== Segment start ==

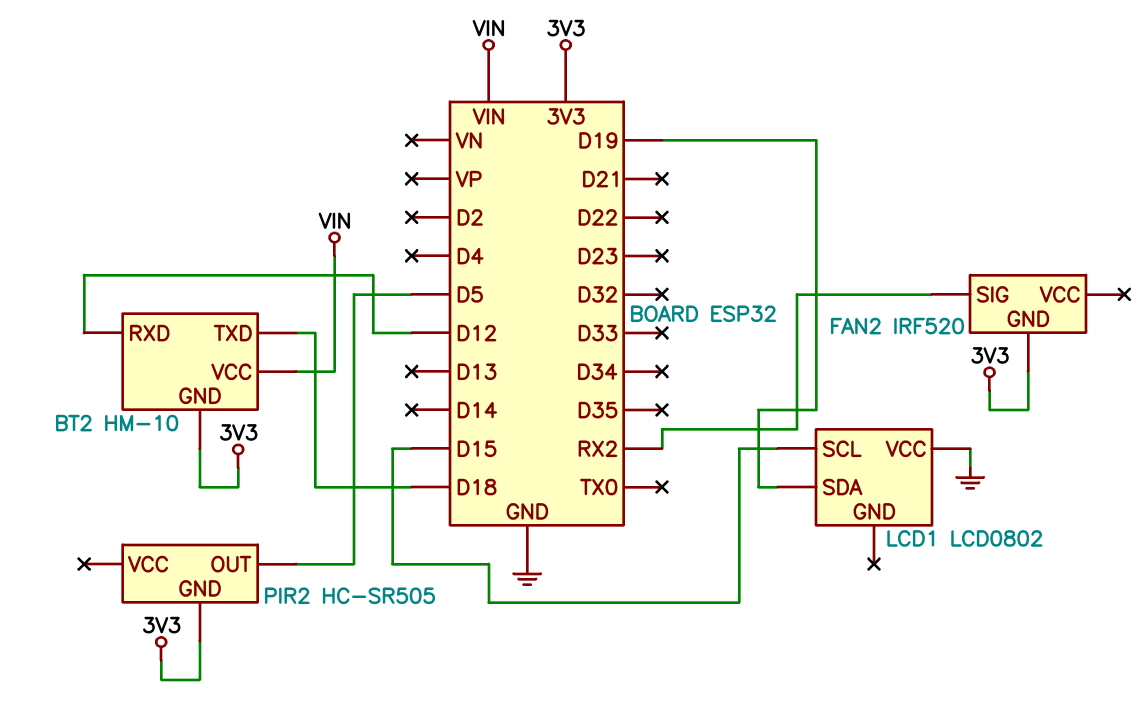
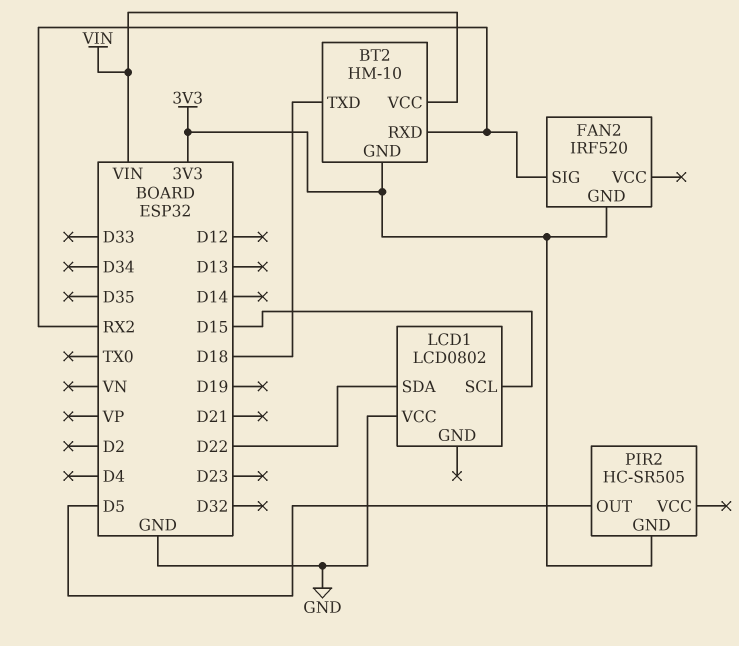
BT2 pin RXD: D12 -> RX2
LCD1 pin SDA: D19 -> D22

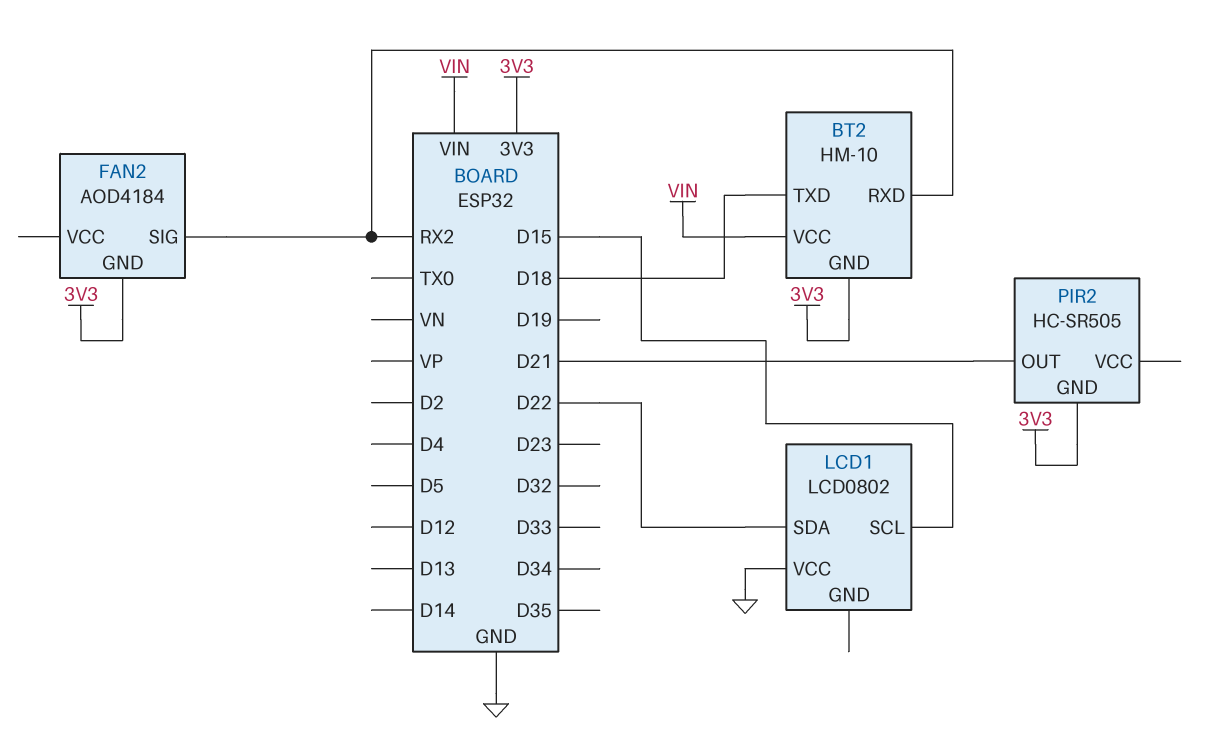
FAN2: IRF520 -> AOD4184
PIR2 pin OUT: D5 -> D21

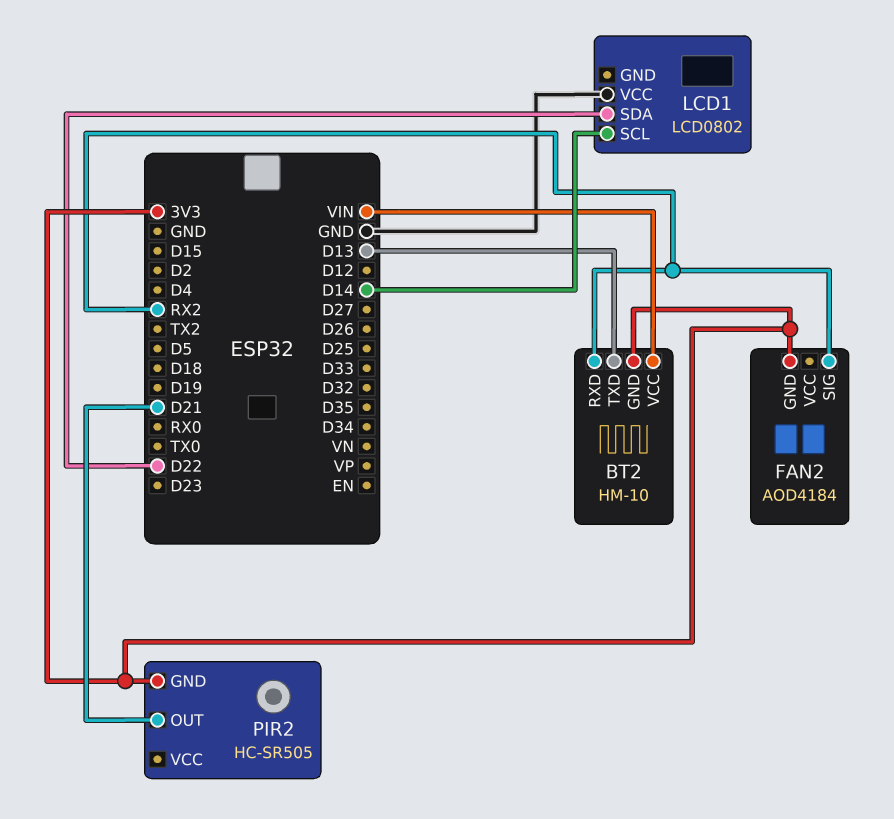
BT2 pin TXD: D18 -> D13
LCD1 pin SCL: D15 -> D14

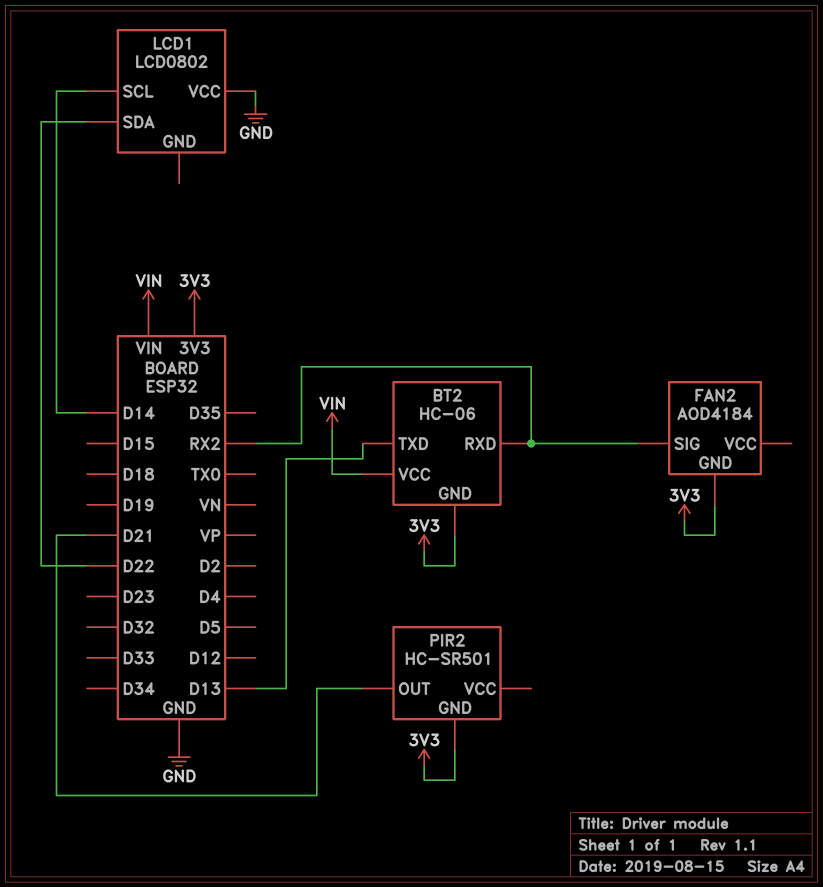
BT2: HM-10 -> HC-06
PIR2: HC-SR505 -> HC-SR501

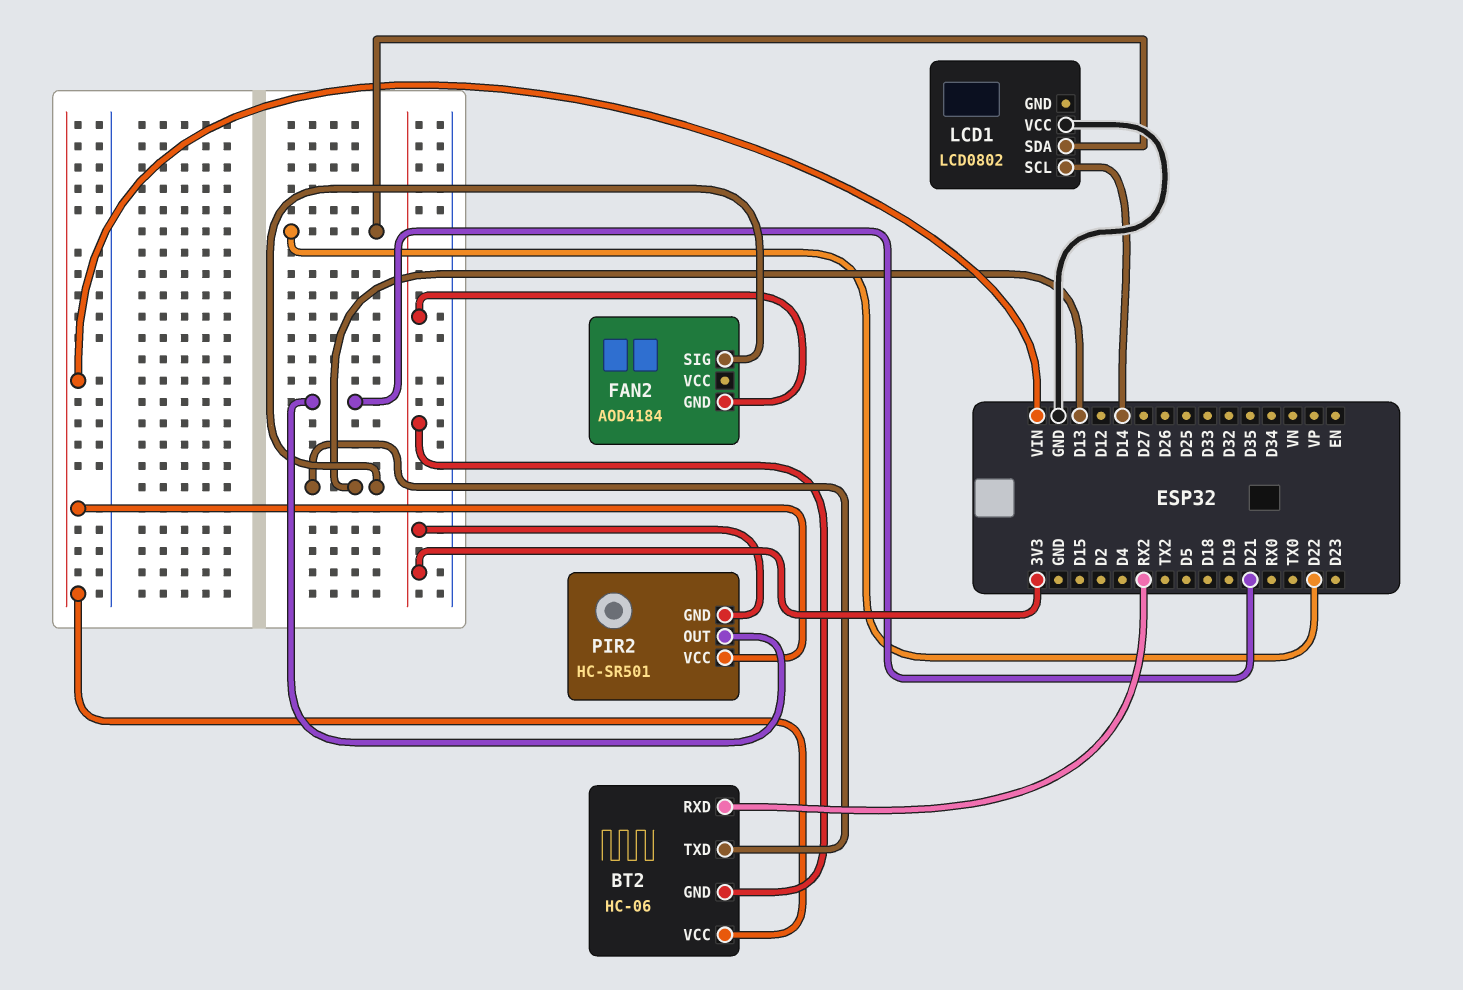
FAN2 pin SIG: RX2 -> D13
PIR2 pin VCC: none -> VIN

== Segment end ==
== Segment start ==

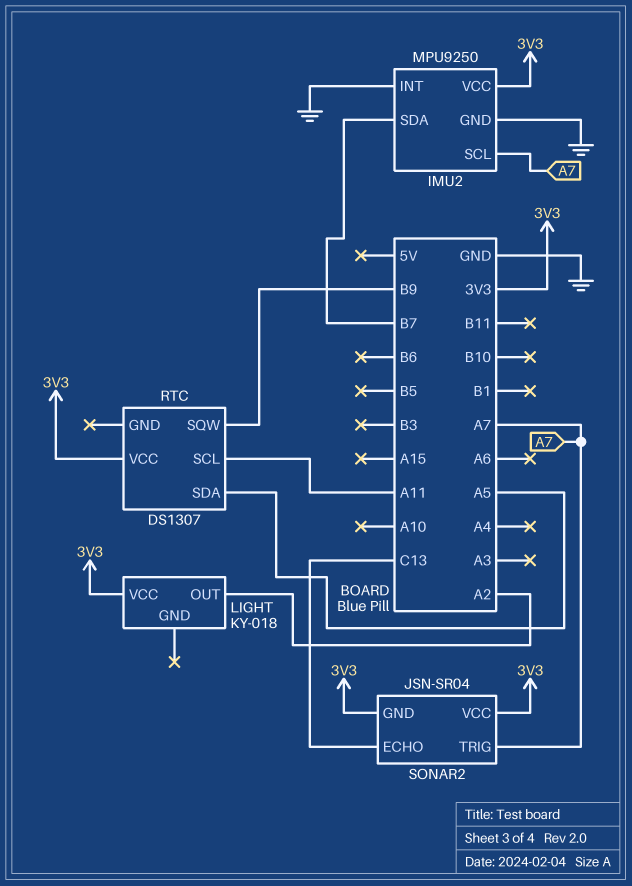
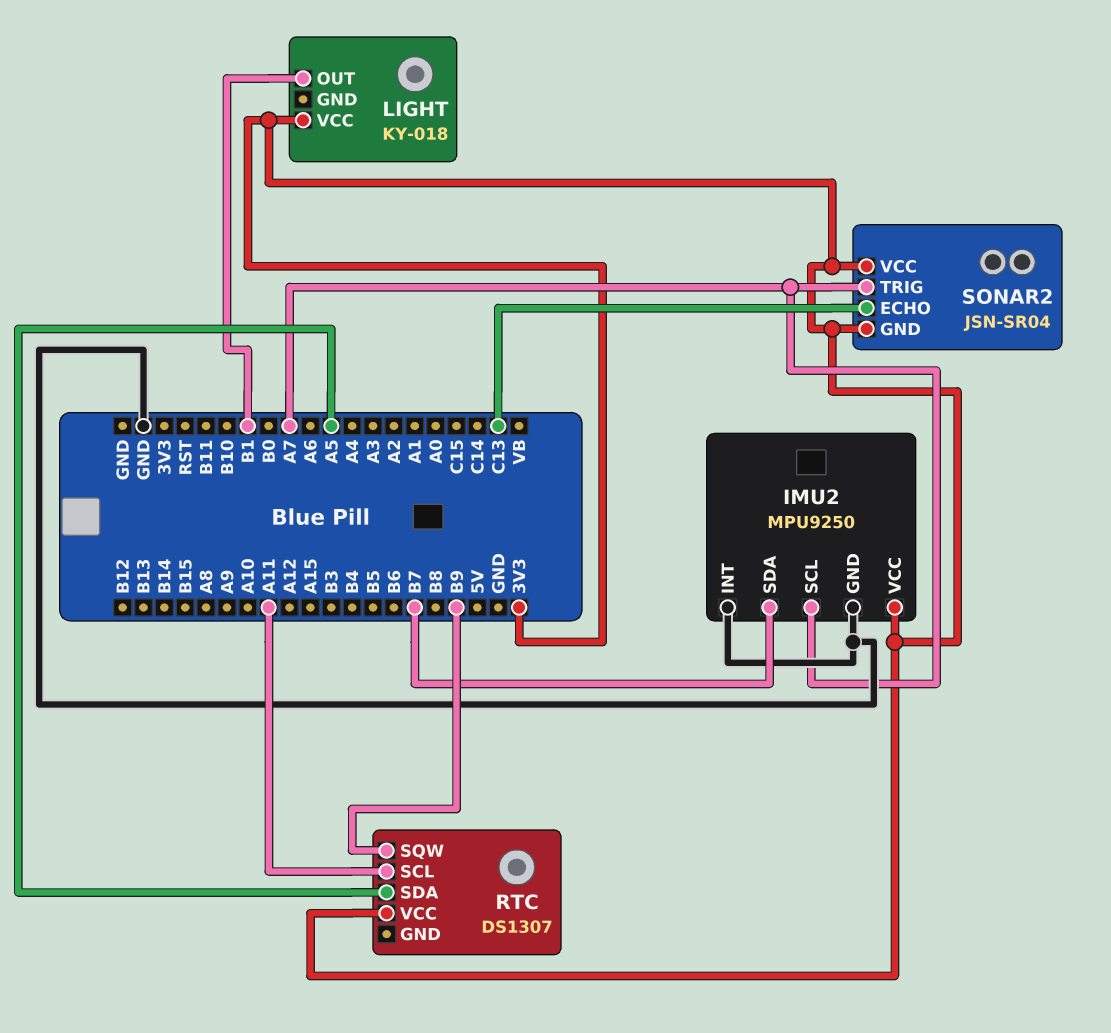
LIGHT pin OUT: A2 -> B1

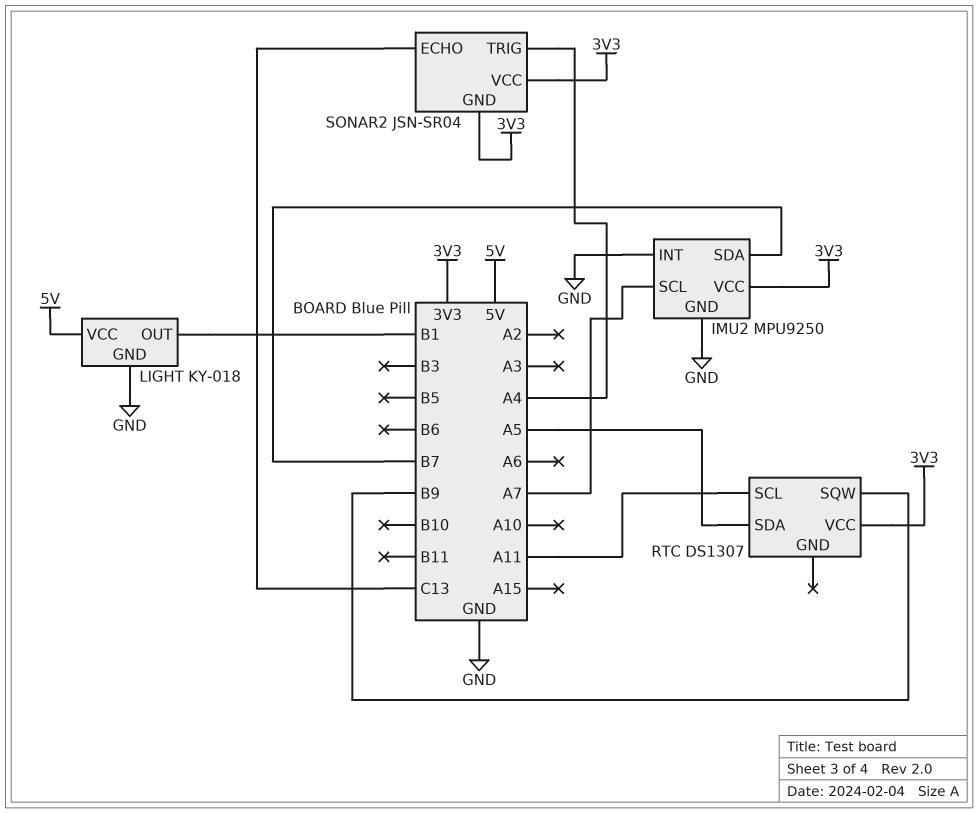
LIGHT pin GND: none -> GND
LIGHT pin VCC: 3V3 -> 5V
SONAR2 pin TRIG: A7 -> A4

== Segment end ==

### HOW TO COMPLETE THIS TASK
Beginning with the line above that contains "LIGHT pin GND: none -> GND", copy each line exactly up to and including the line that contains "SONAR2 pin TRIG: A7 -> A4", and go no further.

### TASK RESPONSE
LIGHT pin GND: none -> GND
LIGHT pin VCC: 3V3 -> 5V
SONAR2 pin TRIG: A7 -> A4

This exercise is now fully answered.